* DATA FOR THE TASK:
▼

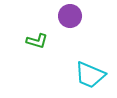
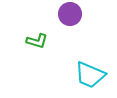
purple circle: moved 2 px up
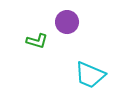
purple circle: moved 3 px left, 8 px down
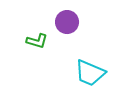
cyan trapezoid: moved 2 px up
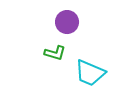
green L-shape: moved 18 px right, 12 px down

▲
▼

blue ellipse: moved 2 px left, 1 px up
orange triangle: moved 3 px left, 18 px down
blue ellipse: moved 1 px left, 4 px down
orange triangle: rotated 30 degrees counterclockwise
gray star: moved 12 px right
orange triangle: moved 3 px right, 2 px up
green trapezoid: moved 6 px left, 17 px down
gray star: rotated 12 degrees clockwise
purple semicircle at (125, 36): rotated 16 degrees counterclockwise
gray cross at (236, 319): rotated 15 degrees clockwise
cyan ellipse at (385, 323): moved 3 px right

▲

* EXERCISE: Retype the material from the line containing "cyan trapezoid: moved 2 px up" through the line containing "green L-shape: moved 18 px right, 12 px down", including both of those lines and leaving out the pictures.

* TASK SOLUTION:
cyan trapezoid: moved 2 px up
green L-shape: moved 18 px right, 12 px down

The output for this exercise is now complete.